The request
Give a count of the lines below that have the string "stained" in them, with no other words.

Dataset entries
-*-*-
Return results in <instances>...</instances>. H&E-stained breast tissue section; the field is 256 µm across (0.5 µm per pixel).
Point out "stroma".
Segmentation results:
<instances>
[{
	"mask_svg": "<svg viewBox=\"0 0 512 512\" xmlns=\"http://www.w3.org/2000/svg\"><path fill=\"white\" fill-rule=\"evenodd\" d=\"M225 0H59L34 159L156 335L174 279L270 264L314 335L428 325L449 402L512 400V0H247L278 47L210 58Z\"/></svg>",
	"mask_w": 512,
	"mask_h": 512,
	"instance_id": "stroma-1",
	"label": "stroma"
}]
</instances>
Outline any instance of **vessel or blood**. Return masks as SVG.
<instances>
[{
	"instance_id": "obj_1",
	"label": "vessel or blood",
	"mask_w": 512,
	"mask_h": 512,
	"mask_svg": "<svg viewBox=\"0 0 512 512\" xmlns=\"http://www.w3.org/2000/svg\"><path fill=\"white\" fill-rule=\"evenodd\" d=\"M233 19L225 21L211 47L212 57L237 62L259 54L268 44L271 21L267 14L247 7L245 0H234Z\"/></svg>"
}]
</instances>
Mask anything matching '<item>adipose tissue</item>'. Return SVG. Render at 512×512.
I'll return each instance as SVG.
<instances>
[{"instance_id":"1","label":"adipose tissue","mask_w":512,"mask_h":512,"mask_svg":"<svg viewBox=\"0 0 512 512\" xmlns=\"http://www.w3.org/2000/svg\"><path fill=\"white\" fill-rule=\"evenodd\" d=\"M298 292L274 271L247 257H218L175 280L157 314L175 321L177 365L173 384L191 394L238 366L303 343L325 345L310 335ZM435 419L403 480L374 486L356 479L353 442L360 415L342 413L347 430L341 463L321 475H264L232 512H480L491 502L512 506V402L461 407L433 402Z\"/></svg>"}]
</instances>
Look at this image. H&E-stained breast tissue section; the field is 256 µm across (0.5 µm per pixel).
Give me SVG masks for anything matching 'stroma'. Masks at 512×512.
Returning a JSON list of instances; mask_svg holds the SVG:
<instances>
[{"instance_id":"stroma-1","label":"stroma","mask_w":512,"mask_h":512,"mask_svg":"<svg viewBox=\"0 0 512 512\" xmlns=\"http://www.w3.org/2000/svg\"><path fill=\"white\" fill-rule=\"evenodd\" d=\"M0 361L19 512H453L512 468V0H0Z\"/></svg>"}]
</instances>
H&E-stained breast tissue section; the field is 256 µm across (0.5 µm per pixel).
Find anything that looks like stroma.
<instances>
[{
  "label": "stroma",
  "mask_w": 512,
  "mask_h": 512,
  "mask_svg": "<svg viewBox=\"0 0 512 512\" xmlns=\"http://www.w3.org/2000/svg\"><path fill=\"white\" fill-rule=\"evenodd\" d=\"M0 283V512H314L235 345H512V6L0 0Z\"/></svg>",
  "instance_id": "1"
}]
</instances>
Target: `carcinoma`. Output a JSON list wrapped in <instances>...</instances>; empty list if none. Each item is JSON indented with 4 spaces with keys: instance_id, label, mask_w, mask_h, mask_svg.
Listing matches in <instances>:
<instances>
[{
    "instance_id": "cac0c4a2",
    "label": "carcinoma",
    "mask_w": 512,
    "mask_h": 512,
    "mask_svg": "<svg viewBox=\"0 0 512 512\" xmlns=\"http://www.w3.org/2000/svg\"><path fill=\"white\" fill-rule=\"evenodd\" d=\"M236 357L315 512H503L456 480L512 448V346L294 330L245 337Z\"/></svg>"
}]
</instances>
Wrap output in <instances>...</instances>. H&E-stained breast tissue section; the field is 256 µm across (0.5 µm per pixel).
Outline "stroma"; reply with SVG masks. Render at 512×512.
-*-*-
The result
4